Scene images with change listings

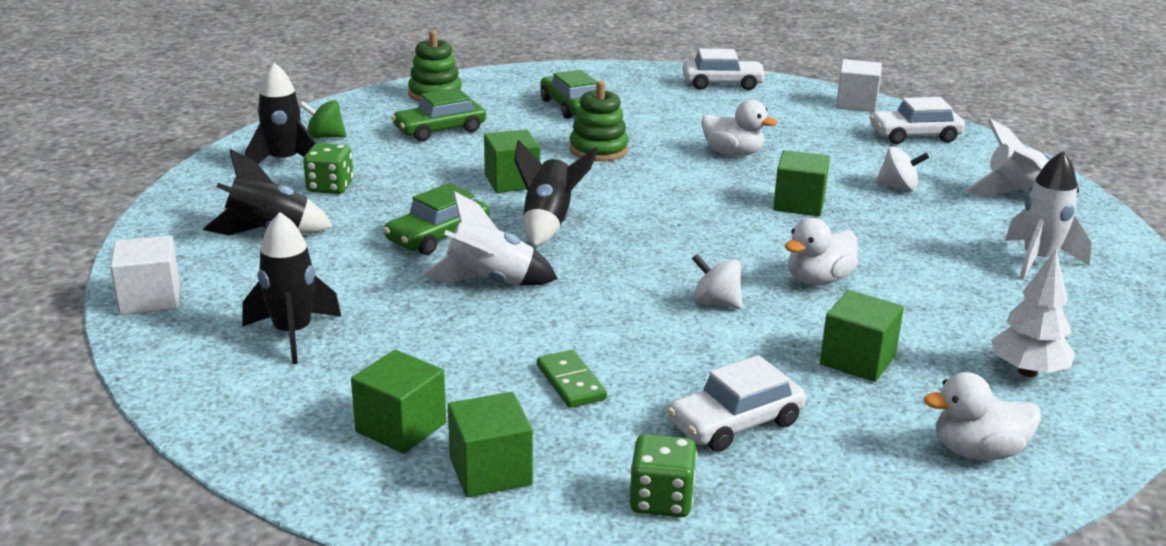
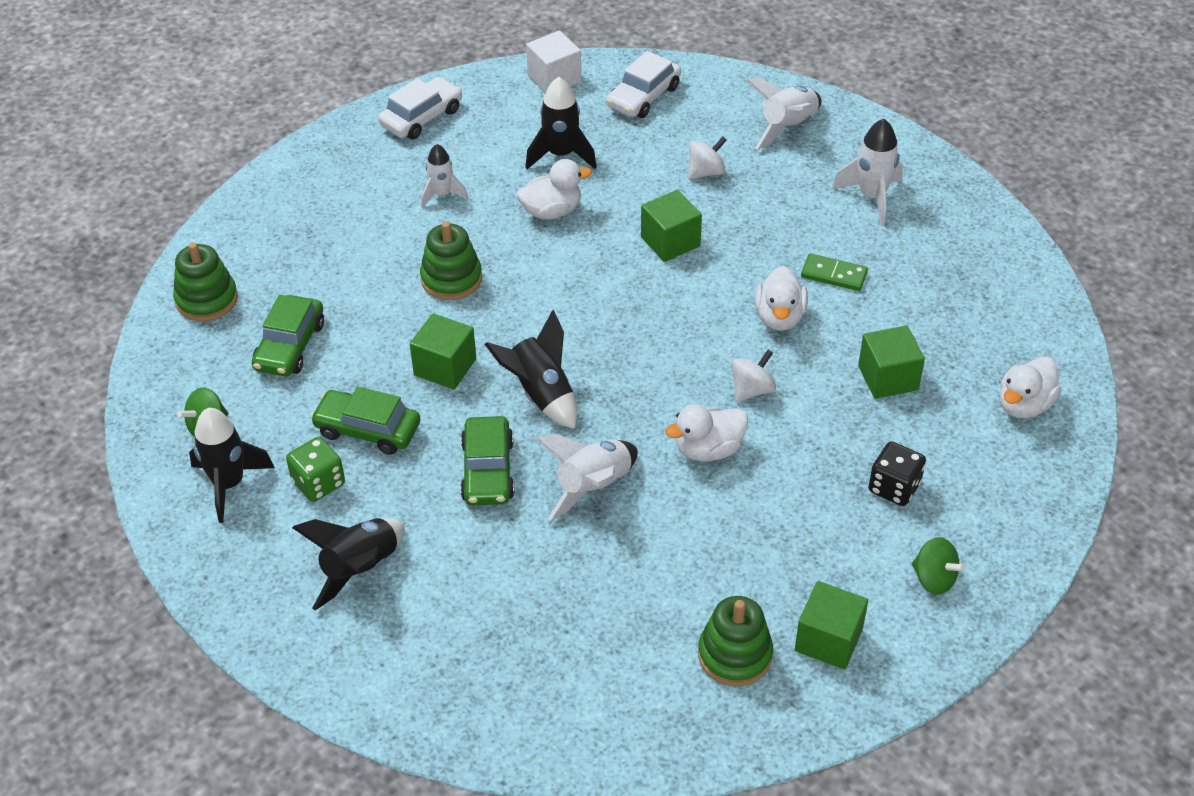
camera: 45 degrees left, 20 degrees up
white cube [110,236,180,315] -> none
black rocket [242,212,341,364] -> black rocket moved to [525,77,597,169]
green cube [351,350,446,454] -> green stacking toy [698,596,773,686]
green domino [537,350,607,408] -> green domino moved to [801,253,868,291]
green car [540,70,597,119] -> green car moved to [310,387,420,455]
green dice [630,434,697,517] -> green spinning top [912,537,966,595]
white car [667,355,806,452] -> black dice [869,441,926,506]
white spinning top [692,254,742,309] -> white spinning top turned 150 degrees clockwise [732,350,776,402]
white tree [991,250,1075,377] -> none
none -> white rocket [421,144,468,208]
none -> white duck [665,404,748,461]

■ PROBLEM TO WORK ON
Retype the records verbatim, but not their images.

■ SOLUTION FOR THIS EXERCISE
camera: 45 degrees left, 20 degrees up
white cube [110,236,180,315] -> none
black rocket [242,212,341,364] -> black rocket moved to [525,77,597,169]
green cube [351,350,446,454] -> green stacking toy [698,596,773,686]
green domino [537,350,607,408] -> green domino moved to [801,253,868,291]
green car [540,70,597,119] -> green car moved to [310,387,420,455]
green dice [630,434,697,517] -> green spinning top [912,537,966,595]
white car [667,355,806,452] -> black dice [869,441,926,506]
white spinning top [692,254,742,309] -> white spinning top turned 150 degrees clockwise [732,350,776,402]
white tree [991,250,1075,377] -> none
none -> white rocket [421,144,468,208]
none -> white duck [665,404,748,461]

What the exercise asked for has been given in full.